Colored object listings
========
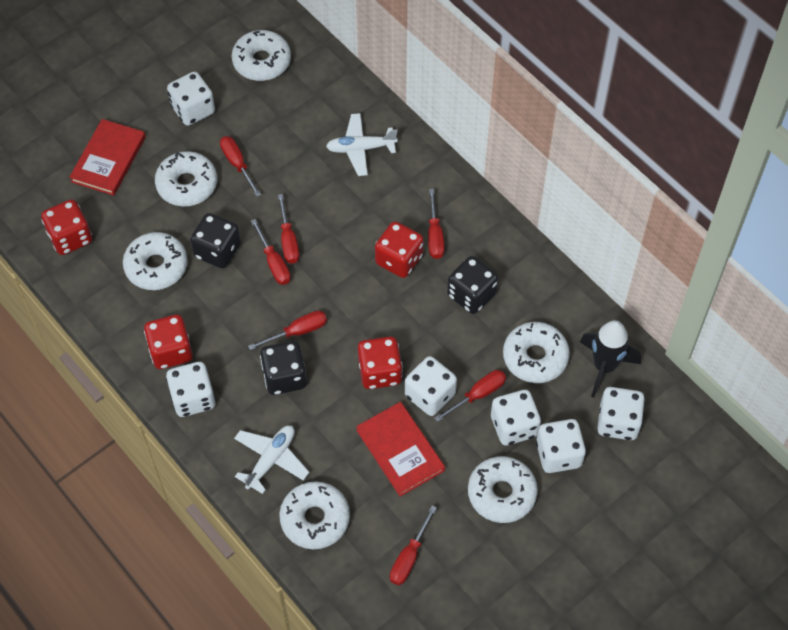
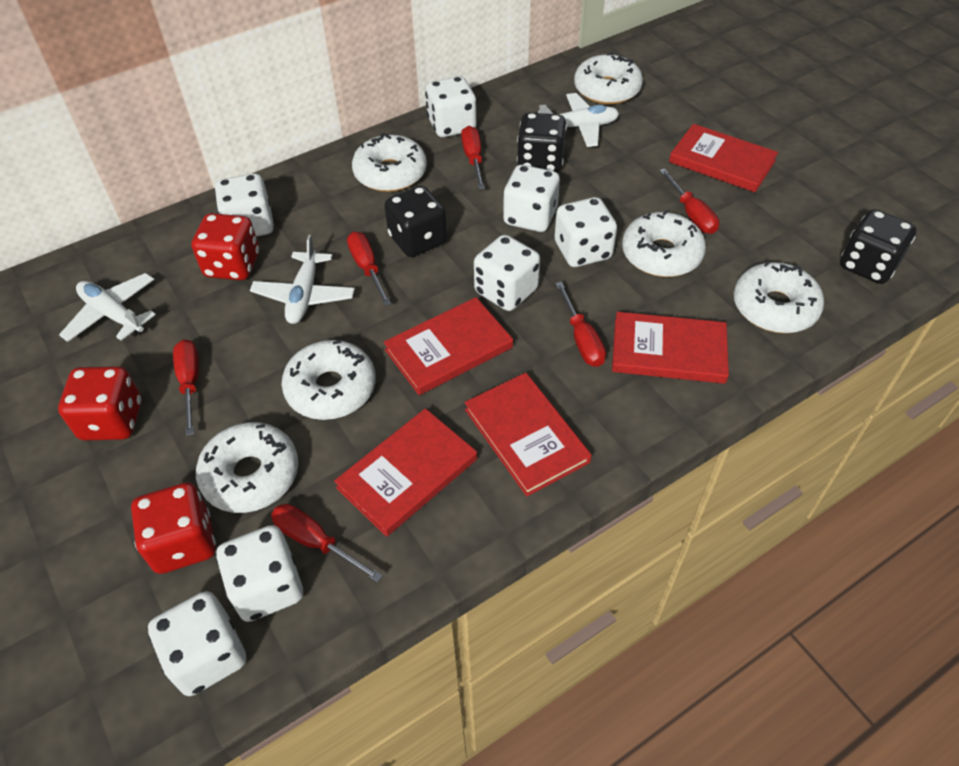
black rocket: 1 -> 0
red book: 2 -> 5
red dice: 4 -> 3
red screwdriver: 7 -> 6
white dice: 6 -> 7
white plane: 2 -> 3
========
● Task objective
Exactly as written, return each line above and leave the pictures behind.

● Problem solution
black rocket: 1 -> 0
red book: 2 -> 5
red dice: 4 -> 3
red screwdriver: 7 -> 6
white dice: 6 -> 7
white plane: 2 -> 3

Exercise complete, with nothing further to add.